TASK TO COMPLETE: The entries below are to be copied exactly, with every picture left out.

··· PROVIDED RECORDS ···

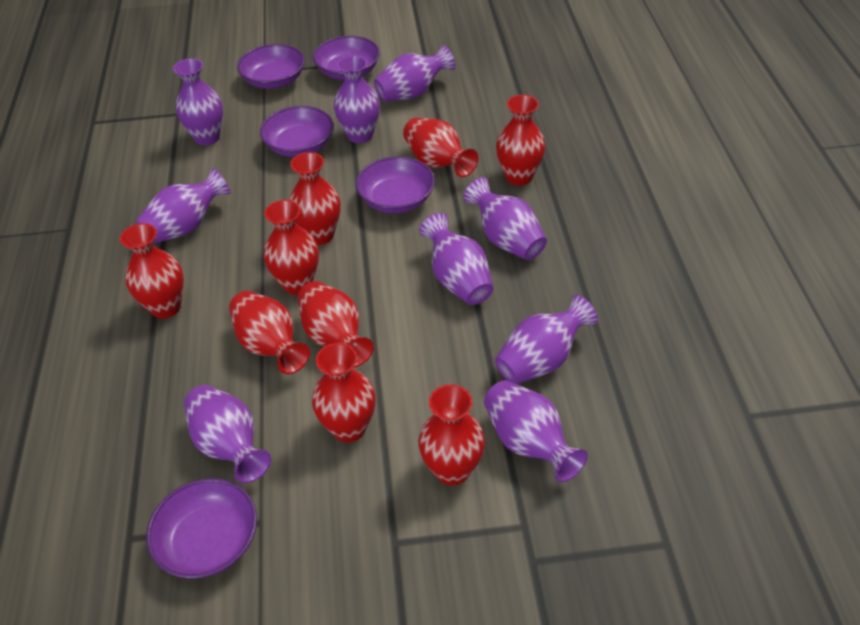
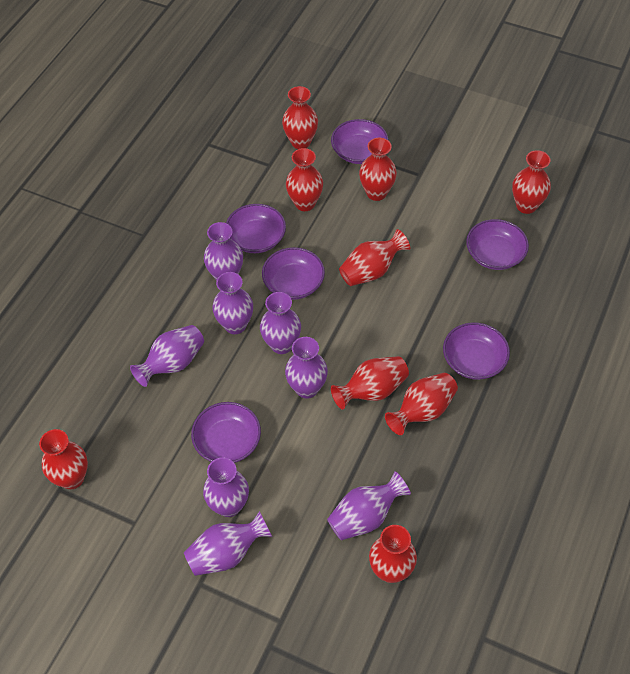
purple bowl: 5 -> 6
purple vase: 9 -> 8

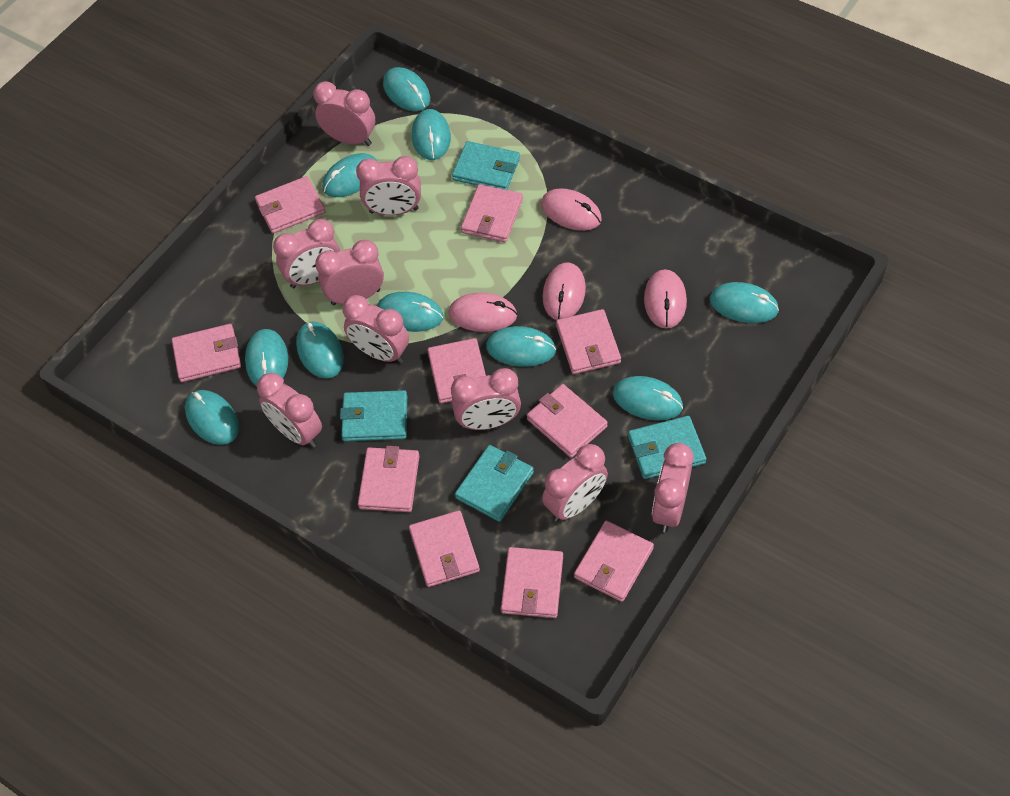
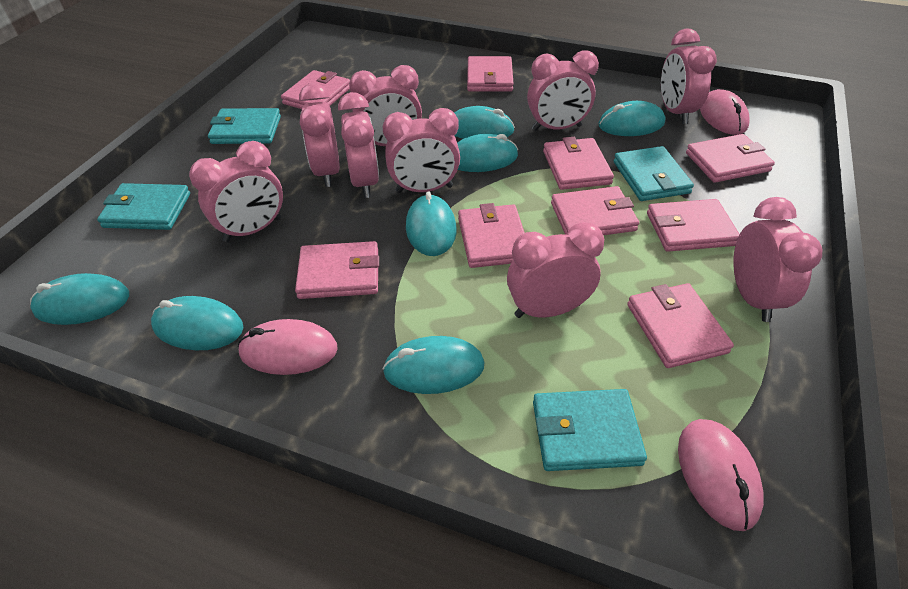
pink mouse: 4 -> 3
pink wallet: 10 -> 9
turquoise mouse: 10 -> 7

···

OUTPUT:
purple bowl: 5 -> 6
purple vase: 9 -> 8

pink mouse: 4 -> 3
pink wallet: 10 -> 9
turquoise mouse: 10 -> 7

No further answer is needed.